== SUPPLIED INFORMATION ==

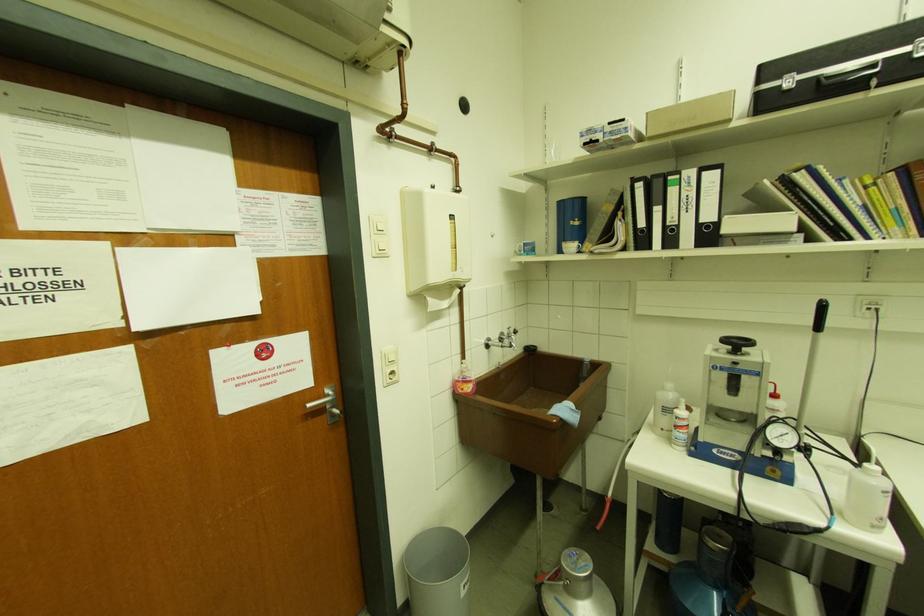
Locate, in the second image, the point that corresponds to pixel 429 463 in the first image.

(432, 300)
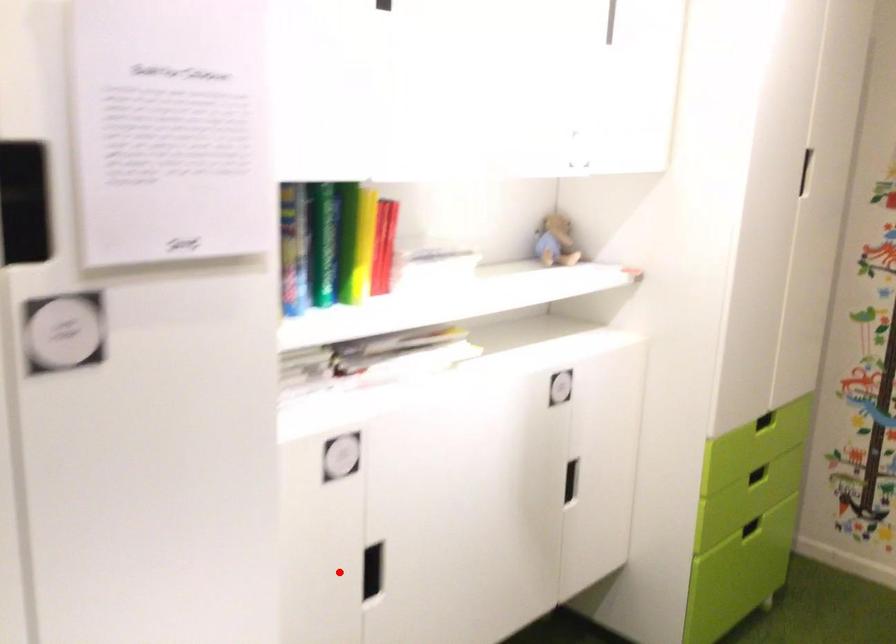
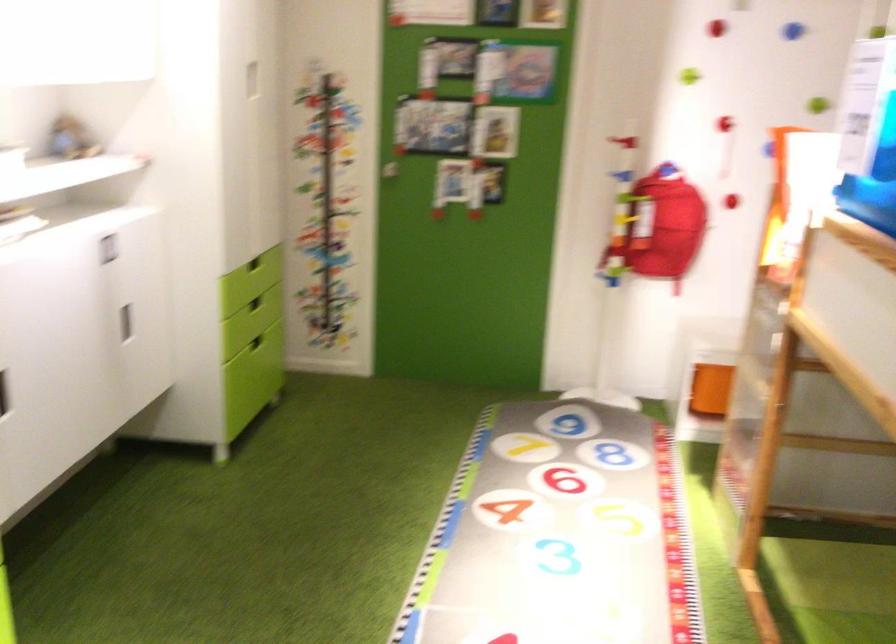
Question: I am providing you with two images of the same scene from different viewpoints. Given a red point in image1, look at the same physical point in image2. Is it:

Choices:
 (A) Closer to the viewpoint
 (B) Farther from the viewpoint

Answer: (B)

===

## INSTRUCTIONS TO FOLLOW
Copy every line of the records above word for word, leaving out the pictures.

## RESULT OF THIS TASK
Locate, in the second image, the point that corresponds to pixel 429 463 in the first image.

(432, 300)
Question: I am providing you with two images of the same scene from different viewpoints. Given a red point in image1, look at the same physical point in image2. Is it:

Choices:
 (A) Closer to the viewpoint
 (B) Farther from the viewpoint

Answer: (B)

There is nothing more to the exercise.